Records shown start
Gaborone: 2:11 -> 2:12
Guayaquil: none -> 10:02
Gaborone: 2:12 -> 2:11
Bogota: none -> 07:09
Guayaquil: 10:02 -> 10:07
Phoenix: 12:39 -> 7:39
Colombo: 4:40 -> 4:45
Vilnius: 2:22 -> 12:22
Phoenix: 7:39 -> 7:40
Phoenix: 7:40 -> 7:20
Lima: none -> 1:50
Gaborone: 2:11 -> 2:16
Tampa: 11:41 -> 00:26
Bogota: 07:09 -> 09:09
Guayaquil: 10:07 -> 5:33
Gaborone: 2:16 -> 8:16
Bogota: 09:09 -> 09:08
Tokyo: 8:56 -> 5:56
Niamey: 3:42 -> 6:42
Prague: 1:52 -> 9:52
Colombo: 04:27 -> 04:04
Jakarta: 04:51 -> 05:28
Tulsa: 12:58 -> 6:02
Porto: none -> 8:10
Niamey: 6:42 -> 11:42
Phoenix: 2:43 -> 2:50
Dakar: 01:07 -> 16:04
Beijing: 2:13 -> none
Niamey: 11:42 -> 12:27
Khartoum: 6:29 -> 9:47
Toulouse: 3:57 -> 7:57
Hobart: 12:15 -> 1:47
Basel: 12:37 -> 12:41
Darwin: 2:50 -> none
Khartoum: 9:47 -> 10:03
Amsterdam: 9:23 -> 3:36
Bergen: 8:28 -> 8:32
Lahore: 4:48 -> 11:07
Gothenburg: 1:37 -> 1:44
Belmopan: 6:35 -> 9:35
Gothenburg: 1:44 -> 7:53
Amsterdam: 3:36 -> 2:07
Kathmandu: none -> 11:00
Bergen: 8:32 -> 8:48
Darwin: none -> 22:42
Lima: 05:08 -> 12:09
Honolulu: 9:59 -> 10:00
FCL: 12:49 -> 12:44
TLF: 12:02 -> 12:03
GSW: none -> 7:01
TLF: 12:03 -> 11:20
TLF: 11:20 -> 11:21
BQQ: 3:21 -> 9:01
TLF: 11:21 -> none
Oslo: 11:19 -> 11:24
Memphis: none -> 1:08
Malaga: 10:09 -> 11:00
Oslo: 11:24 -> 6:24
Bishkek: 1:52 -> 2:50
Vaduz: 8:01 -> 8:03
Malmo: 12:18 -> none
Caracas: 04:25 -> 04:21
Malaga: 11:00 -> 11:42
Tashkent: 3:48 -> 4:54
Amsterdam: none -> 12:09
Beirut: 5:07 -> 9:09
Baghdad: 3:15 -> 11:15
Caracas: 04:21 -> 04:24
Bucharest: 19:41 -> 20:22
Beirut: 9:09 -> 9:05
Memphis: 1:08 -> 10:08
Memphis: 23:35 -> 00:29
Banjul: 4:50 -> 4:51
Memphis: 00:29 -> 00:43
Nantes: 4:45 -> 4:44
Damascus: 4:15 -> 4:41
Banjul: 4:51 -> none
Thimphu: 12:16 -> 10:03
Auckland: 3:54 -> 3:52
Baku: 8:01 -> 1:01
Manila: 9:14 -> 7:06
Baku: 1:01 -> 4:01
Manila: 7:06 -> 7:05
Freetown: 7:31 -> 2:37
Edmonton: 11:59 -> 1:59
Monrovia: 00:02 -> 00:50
Records shown end
What the task asks:
Which lines of the data above contain the string "Phoenix", with case counting? Report each of those lines in full.

Reply:
Phoenix: 12:39 -> 7:39
Phoenix: 7:39 -> 7:40
Phoenix: 7:40 -> 7:20
Phoenix: 2:43 -> 2:50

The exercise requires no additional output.